- Exercise instructions -
Lift out all lines below that contain "NAND".

- Excerpted records -
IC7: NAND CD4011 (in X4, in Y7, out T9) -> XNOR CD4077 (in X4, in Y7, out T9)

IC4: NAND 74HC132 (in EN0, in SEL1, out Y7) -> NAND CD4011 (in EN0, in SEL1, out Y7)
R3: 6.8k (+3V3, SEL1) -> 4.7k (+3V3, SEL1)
==
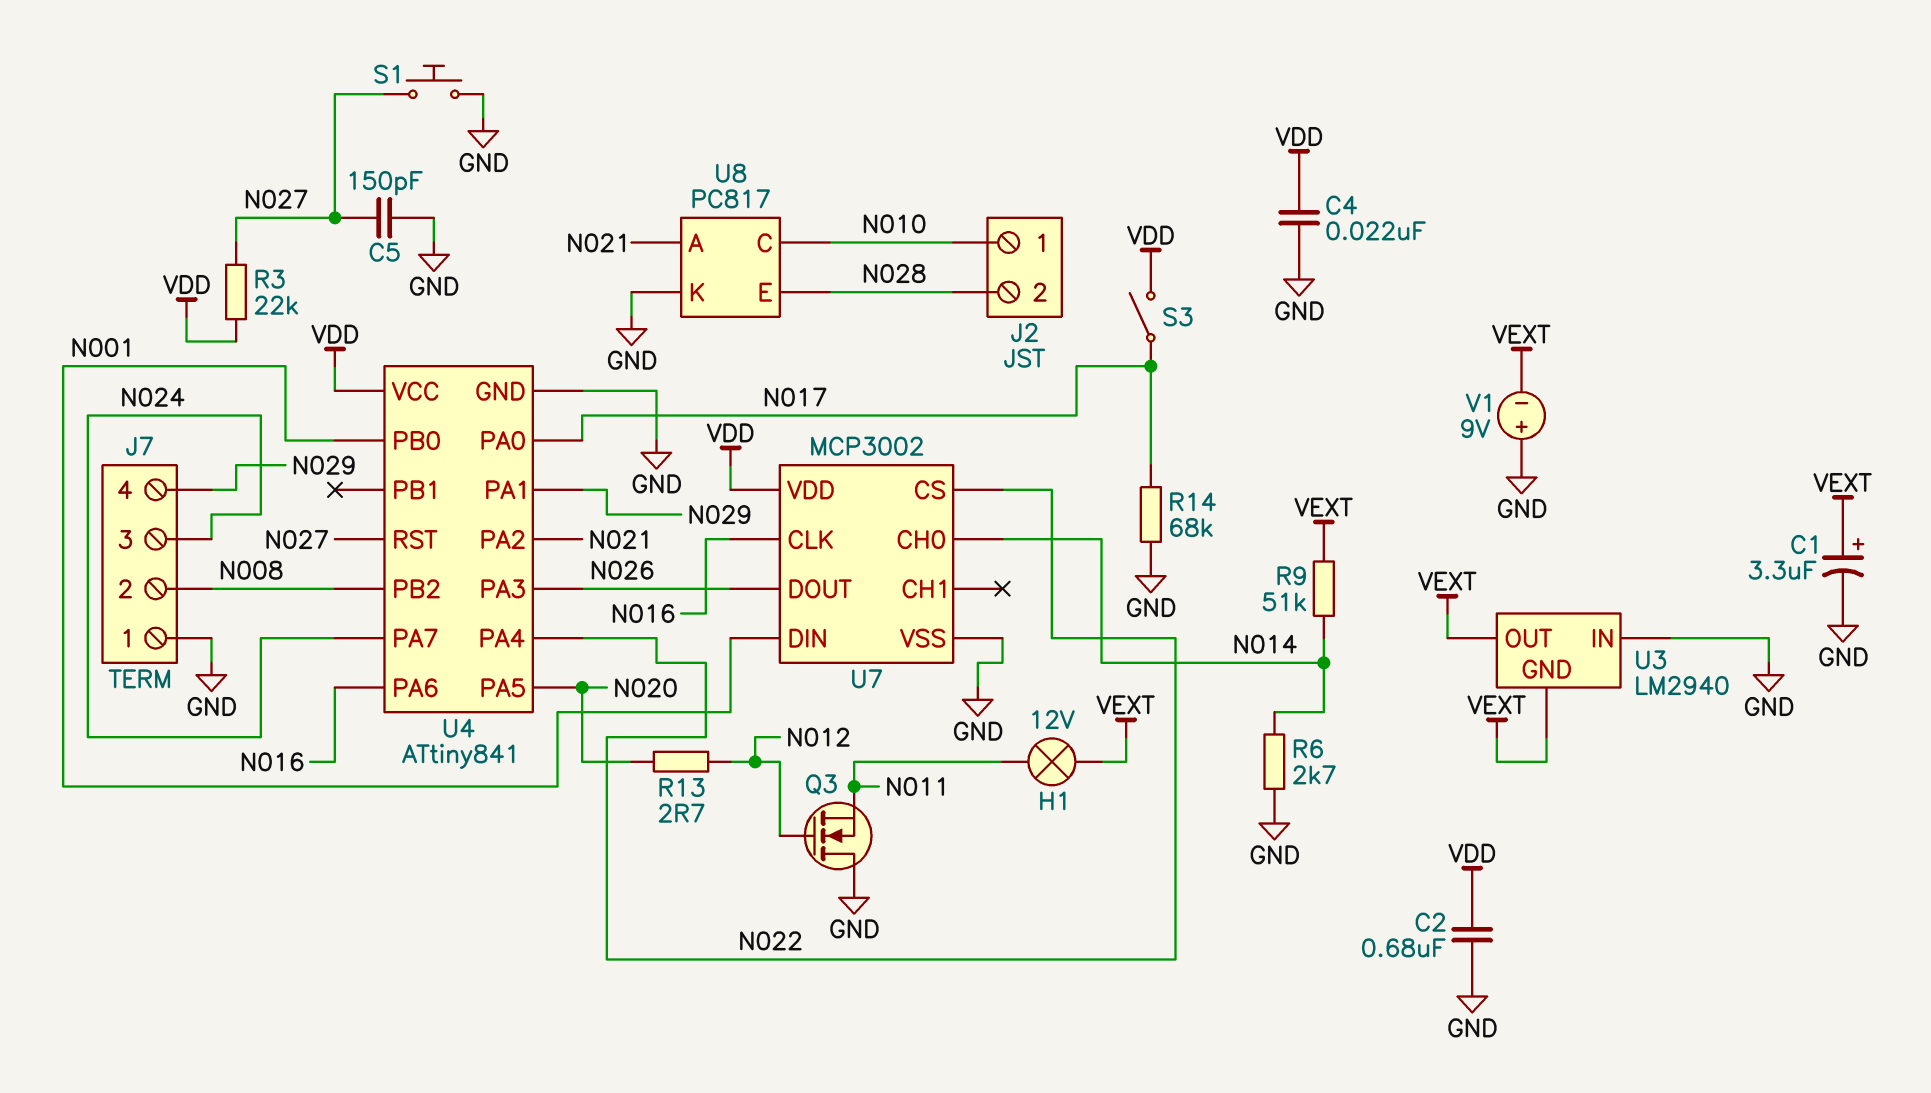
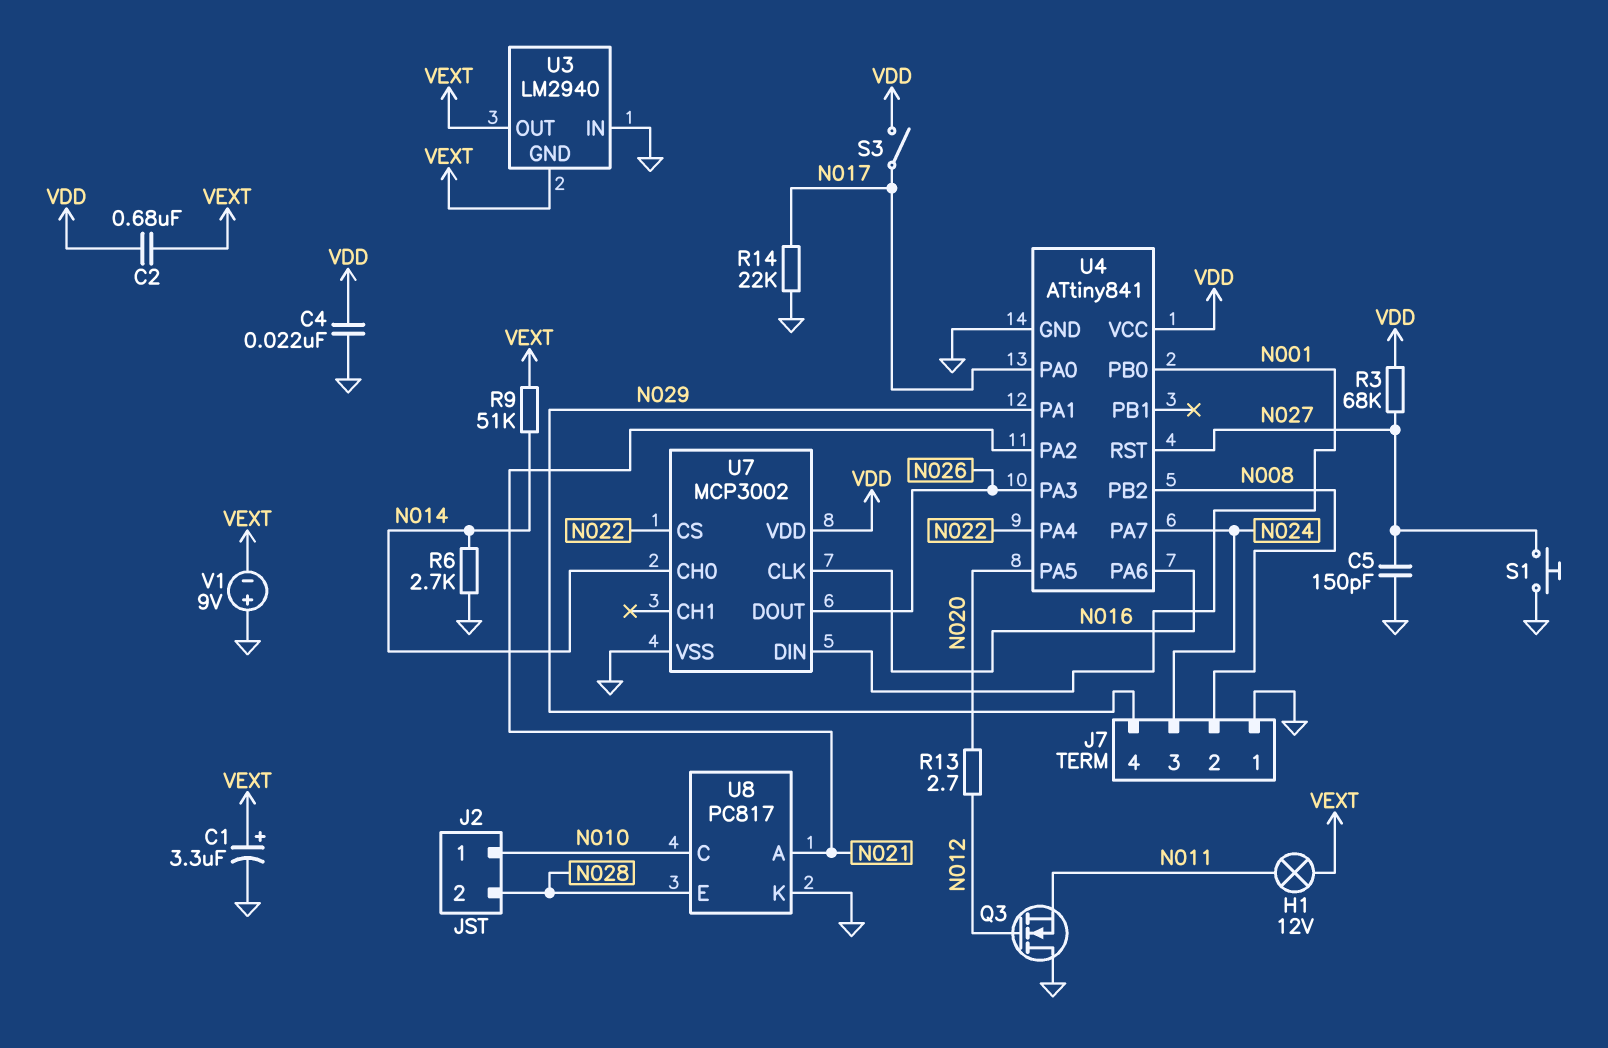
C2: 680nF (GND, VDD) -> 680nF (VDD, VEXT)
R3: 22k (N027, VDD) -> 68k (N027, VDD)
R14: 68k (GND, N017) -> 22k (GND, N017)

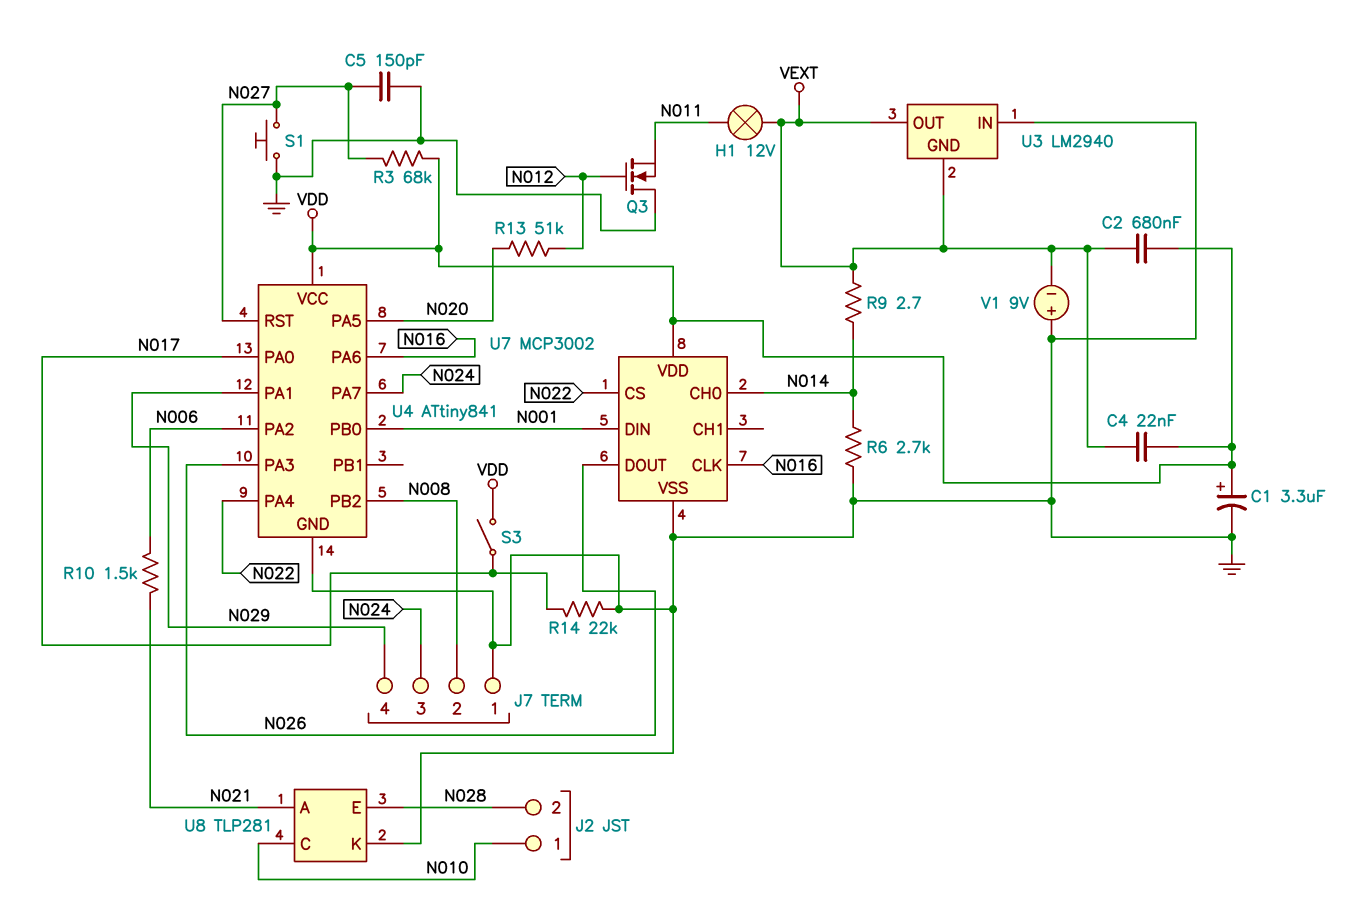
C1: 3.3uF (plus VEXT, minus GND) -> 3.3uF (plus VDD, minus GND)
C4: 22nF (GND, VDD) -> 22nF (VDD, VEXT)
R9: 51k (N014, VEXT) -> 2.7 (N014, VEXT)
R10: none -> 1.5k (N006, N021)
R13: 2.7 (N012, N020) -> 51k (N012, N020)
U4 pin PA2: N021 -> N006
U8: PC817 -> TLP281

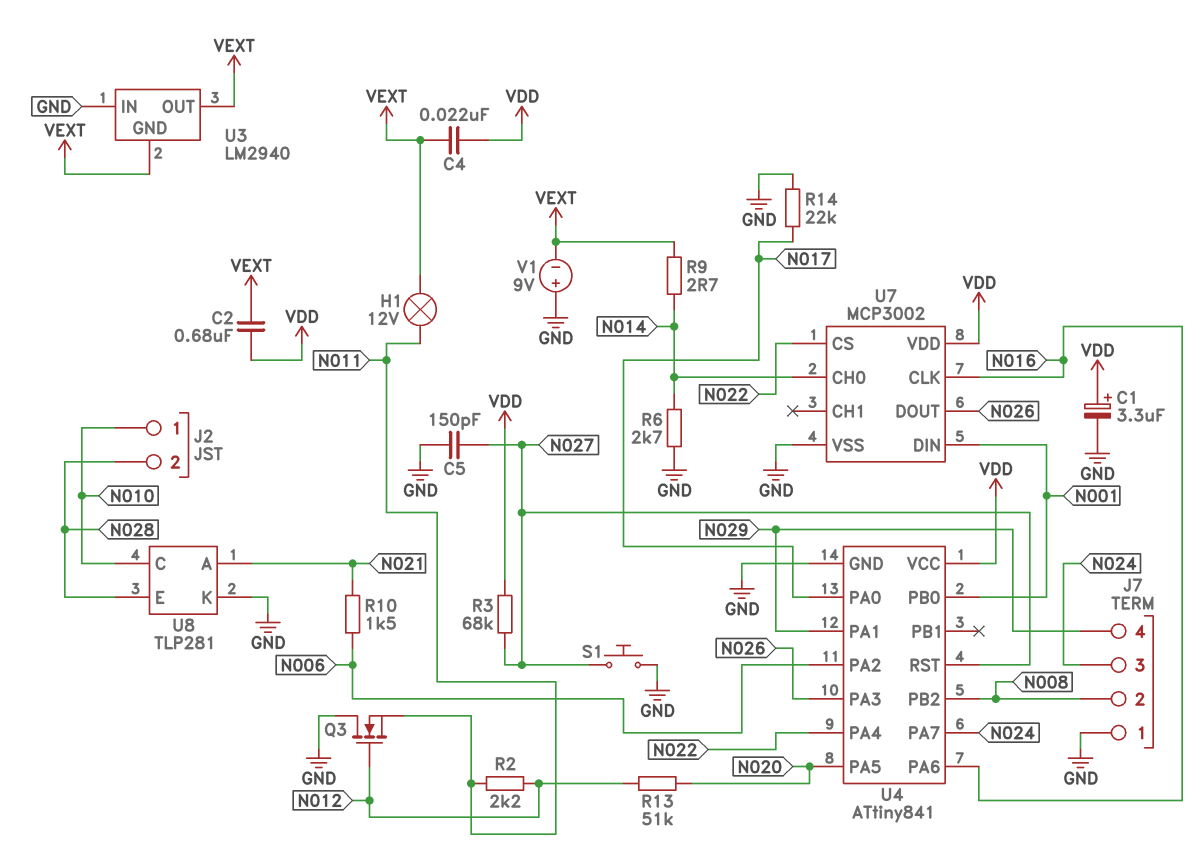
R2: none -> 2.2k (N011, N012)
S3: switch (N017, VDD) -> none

- Output of the exercise -
IC7: NAND CD4011 (in X4, in Y7, out T9) -> XNOR CD4077 (in X4, in Y7, out T9)
IC4: NAND 74HC132 (in EN0, in SEL1, out Y7) -> NAND CD4011 (in EN0, in SEL1, out Y7)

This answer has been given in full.